Detected change data:
+ + + + +
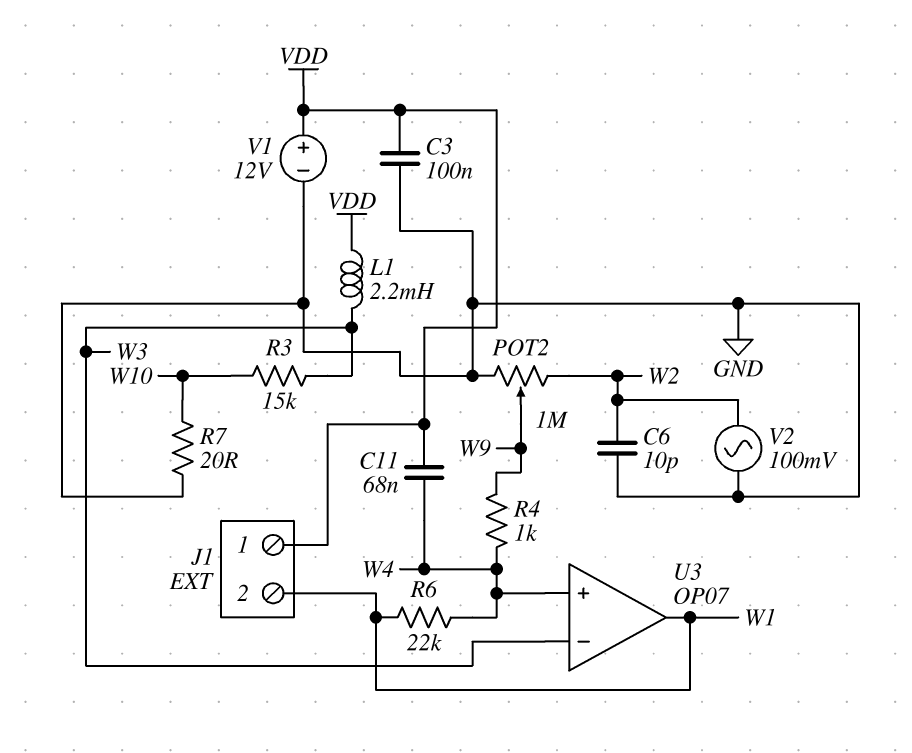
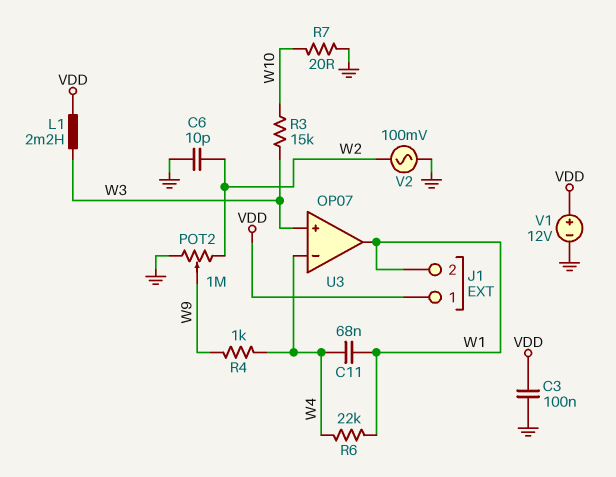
C11: 68nF (VDD, W4) -> 68nF (W1, W4)
U3 pin in+: W4 -> W3
U3 pin in-: W3 -> W4

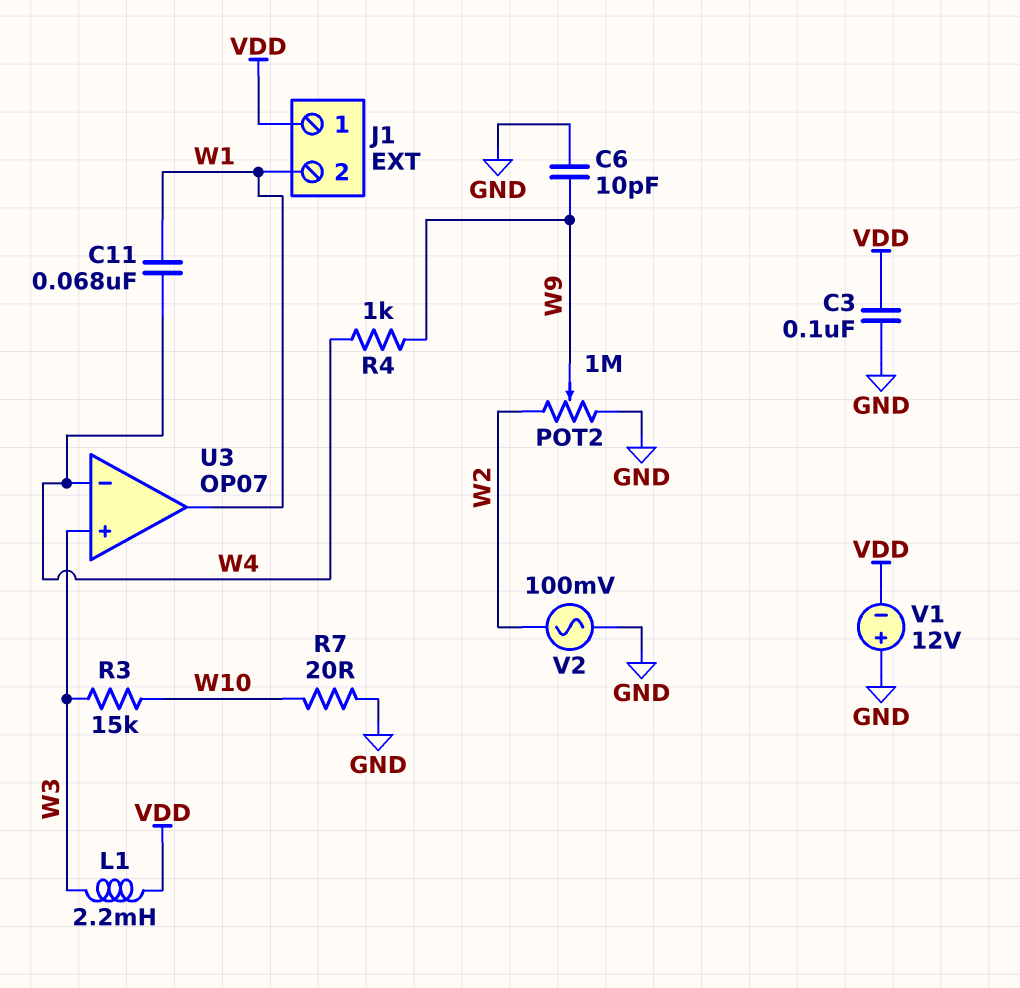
C6: 10pF (GND, W2) -> 10pF (GND, W9)
R6: 22k (W1, W4) -> none
V1: 12V (plus VDD, minus GND) -> 12V (plus GND, minus VDD)

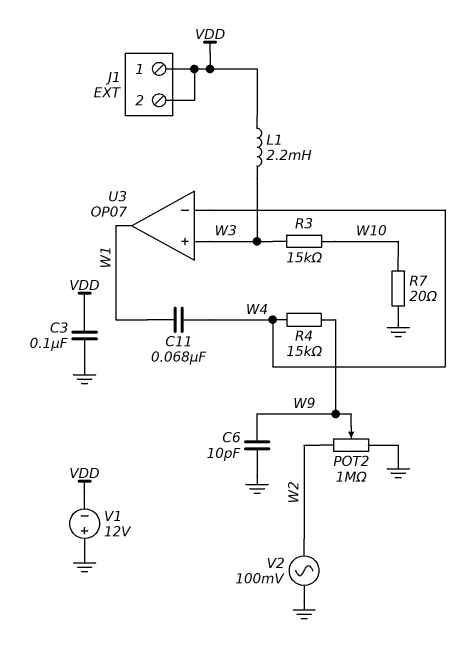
J1 pin 2: W1 -> VDD
R4: 1k (W4, W9) -> 15k (W4, W9)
+ + + + +
Try it >> Your answer must be an exact copy of the records, with every picture left out.

Your response >>
C11: 68nF (VDD, W4) -> 68nF (W1, W4)
U3 pin in+: W4 -> W3
U3 pin in-: W3 -> W4

C6: 10pF (GND, W2) -> 10pF (GND, W9)
R6: 22k (W1, W4) -> none
V1: 12V (plus VDD, minus GND) -> 12V (plus GND, minus VDD)

J1 pin 2: W1 -> VDD
R4: 1k (W4, W9) -> 15k (W4, W9)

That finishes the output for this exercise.